Where does the word "green" occur in the material? Copy each line that has it.
=-=-=-=-=
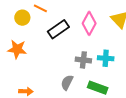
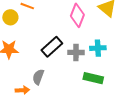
black rectangle: (58, 29) -> (52, 47), moved
gray semicircle: (67, 82) -> (38, 77), moved

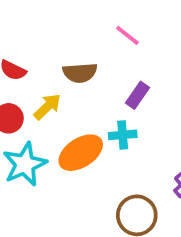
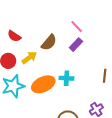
brown semicircle: (80, 73) -> (49, 43), turned -54
purple rectangle: (138, 95) -> (76, 45), moved

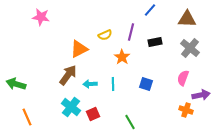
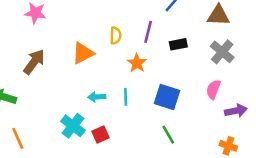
yellow semicircle: (105, 35) -> (116, 36), turned -64
brown arrow: (68, 75) -> (34, 62), moved
blue square: (146, 84) -> (167, 97), size x1.5
orange cross: (186, 110) -> (228, 146), moved
green line: (130, 122) -> (168, 135), moved

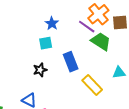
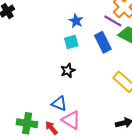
blue rectangle: (71, 62) -> (103, 42), moved

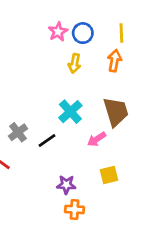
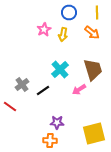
pink star: (58, 32) -> (44, 30), moved
orange arrow: (114, 61) -> (92, 32), turned 119
yellow square: (109, 175) -> (94, 134), moved, size x1.6
orange cross: (75, 209) -> (50, 140), moved

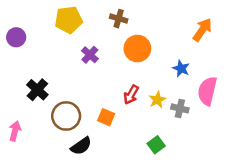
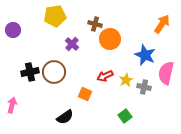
brown cross: (119, 19) -> (95, 24), moved
blue star: (181, 69) -> (145, 55), size x1.5
black cross: (37, 90) -> (30, 72), turned 36
red arrow: (131, 95) -> (105, 76), turned 35
brown circle: (66, 116) -> (54, 72), moved

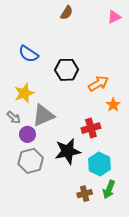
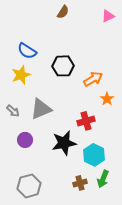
yellow star: (24, 93) -> (21, 75), moved
purple circle: (27, 134) -> (25, 140), moved
gray hexagon: (31, 161) -> (29, 186), moved

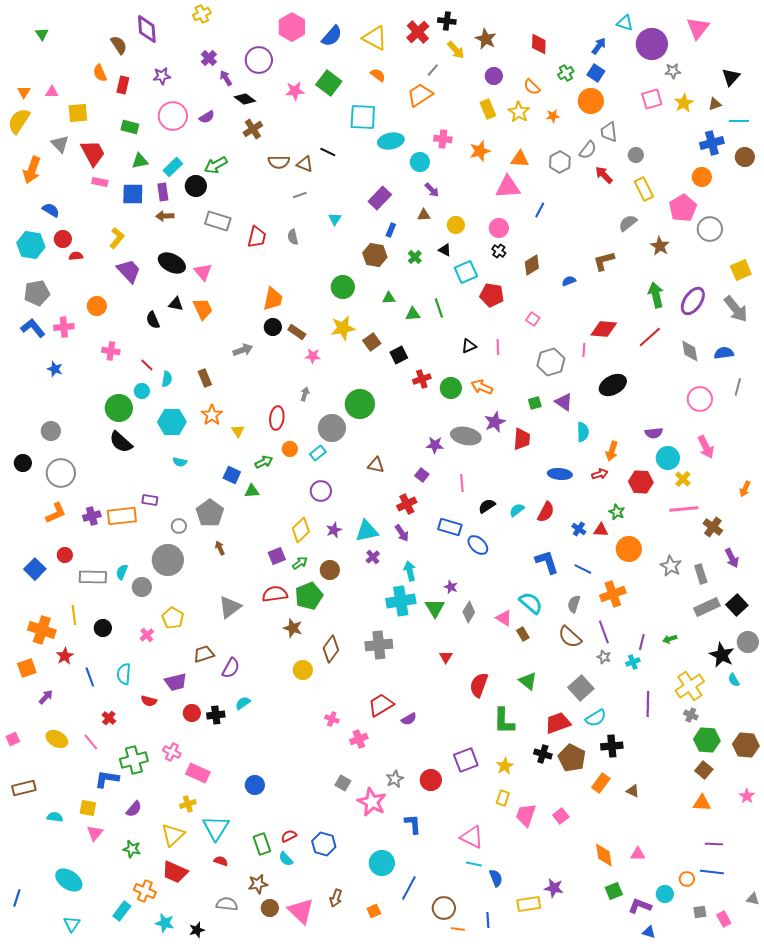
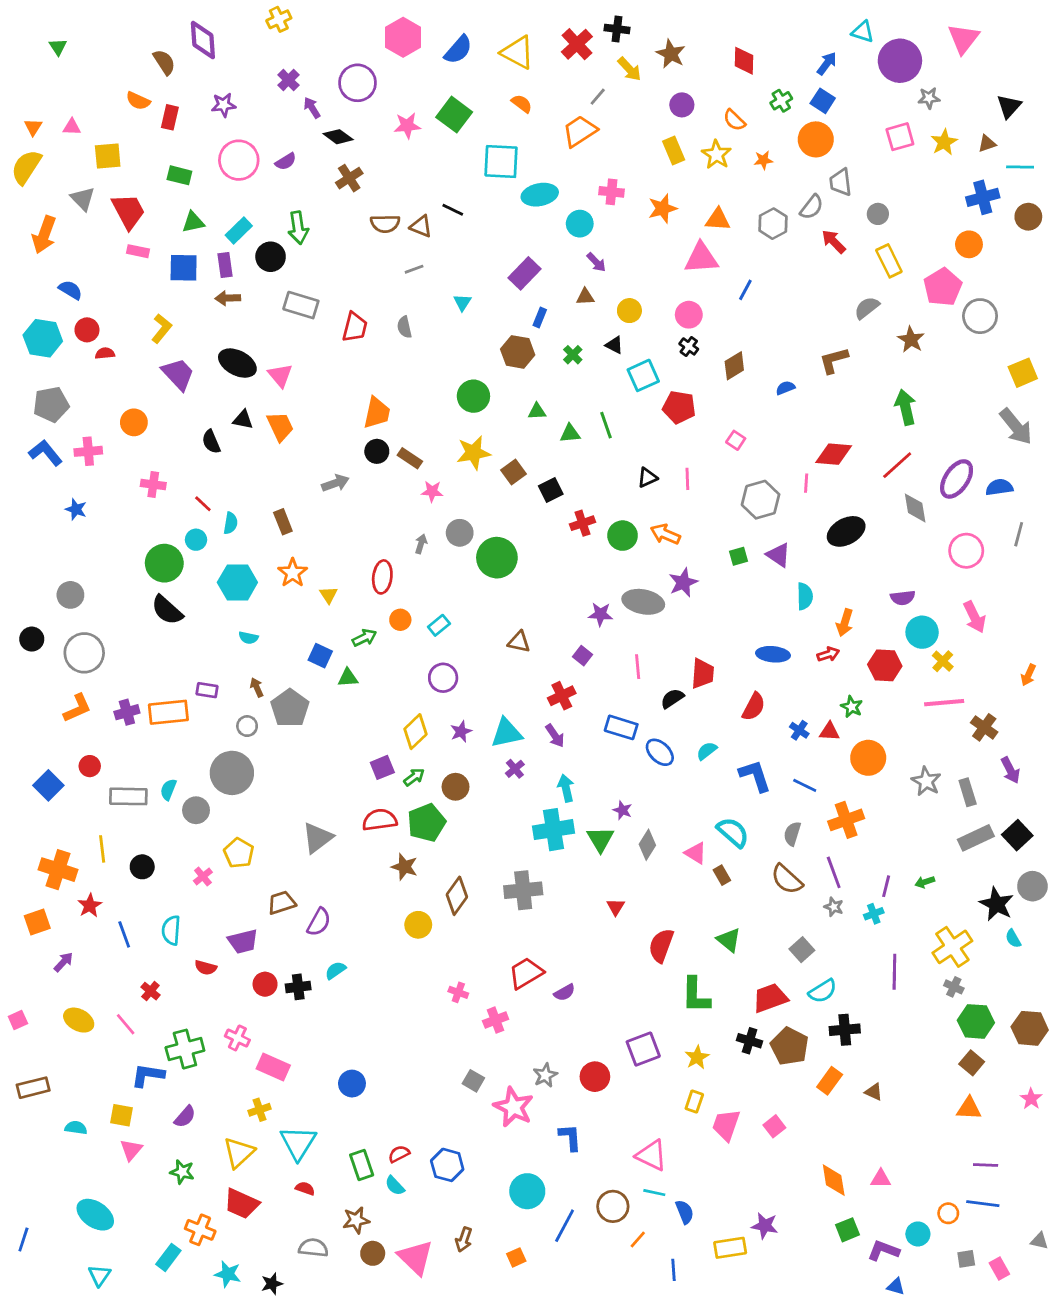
orange semicircle: (100, 73) -> (138, 101), turned -42
green arrow: (216, 165) -> (298, 228), turned -70
purple ellipse: (693, 301) -> (957, 479), moved
gray diamond: (690, 351) -> (915, 508), moved
gray circle: (332, 428) -> (460, 533), moved, size x0.7
red trapezoid: (522, 439) -> (703, 674), moved
cyan semicircle: (517, 510) -> (707, 751), moved
brown arrow: (220, 548) -> (257, 687), moved
gray square: (581, 688) -> (802, 950), size x0.7
brown circle: (444, 908) -> (613, 1206), moved
orange line: (458, 929) -> (638, 1240), moved, turned -56

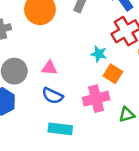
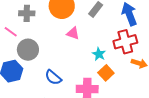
pink triangle: (49, 68) -> (73, 33), moved

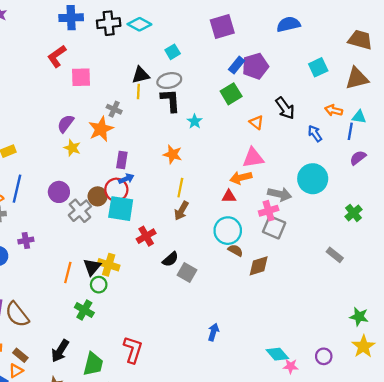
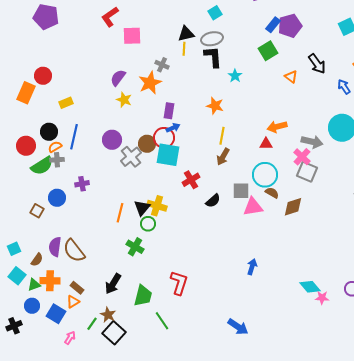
pink triangle: (253, 158) -> (253, 207), moved
pink cross: (269, 211) -> (302, 157), turned -30
gray square: (187, 272) -> (241, 191), moved, turned -30

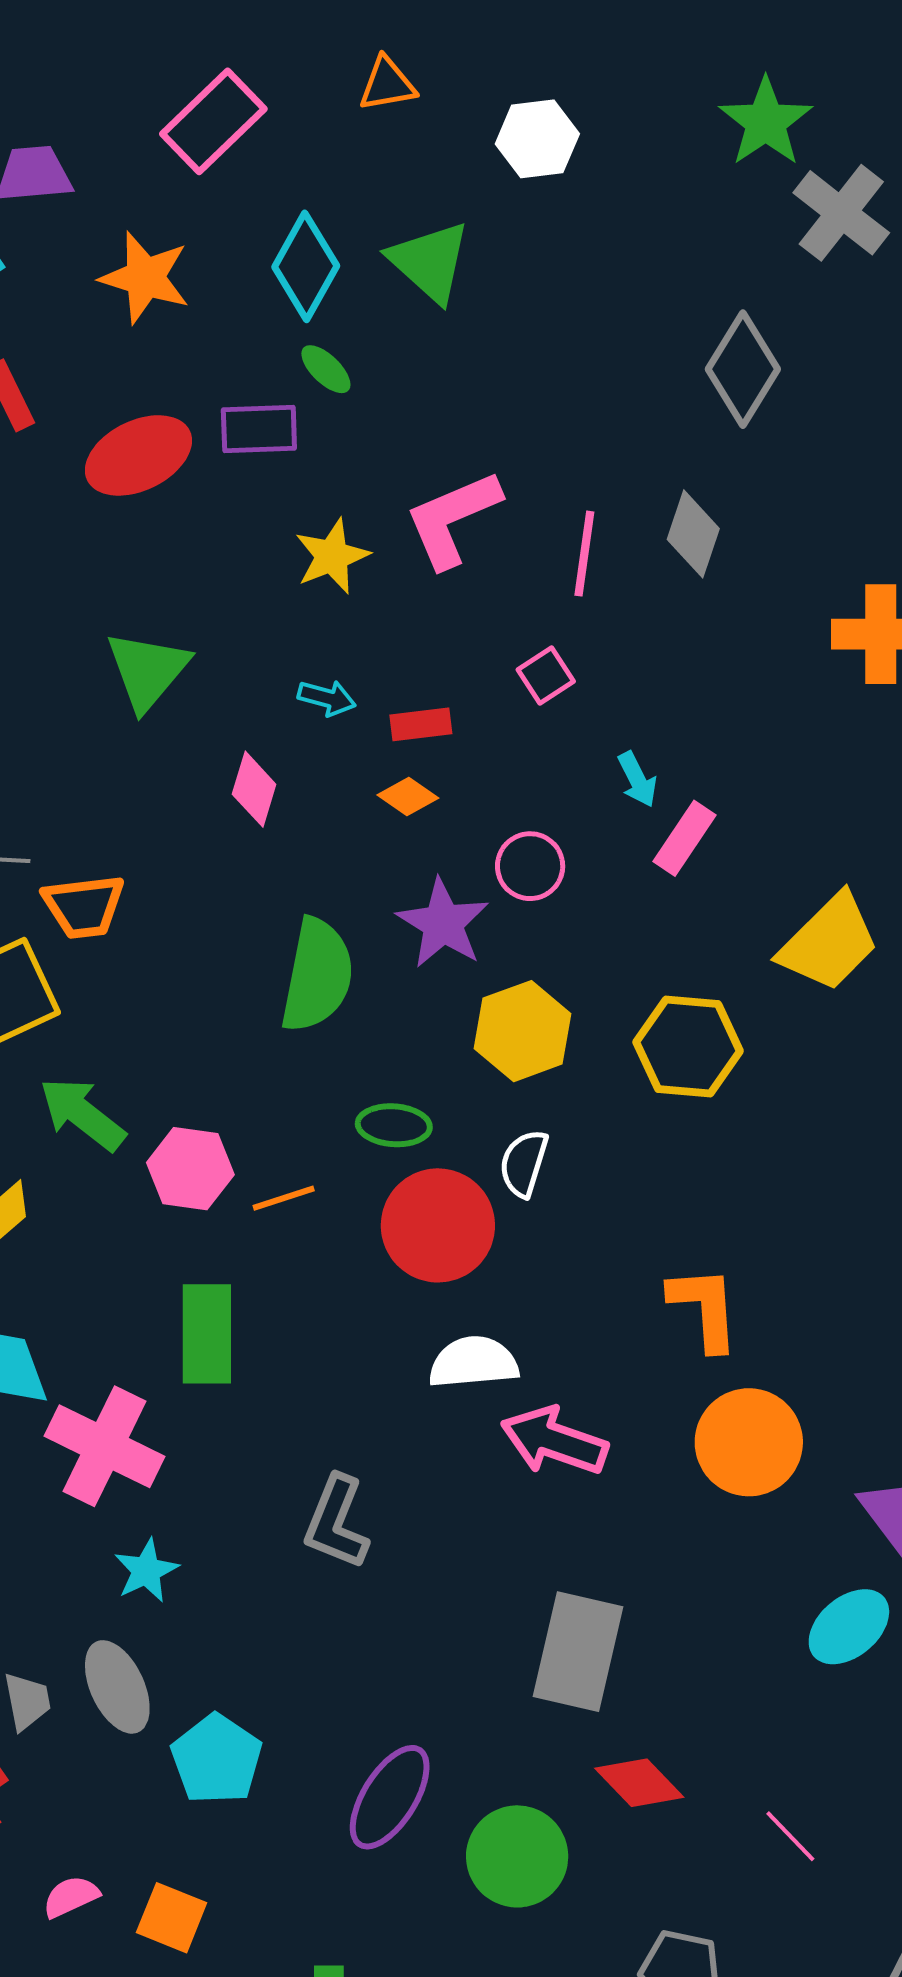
=-=-=-=-=
Task response:
green line: (130, 122) -> (168, 135), moved
green arrow: (216, 165) -> (298, 228), turned -70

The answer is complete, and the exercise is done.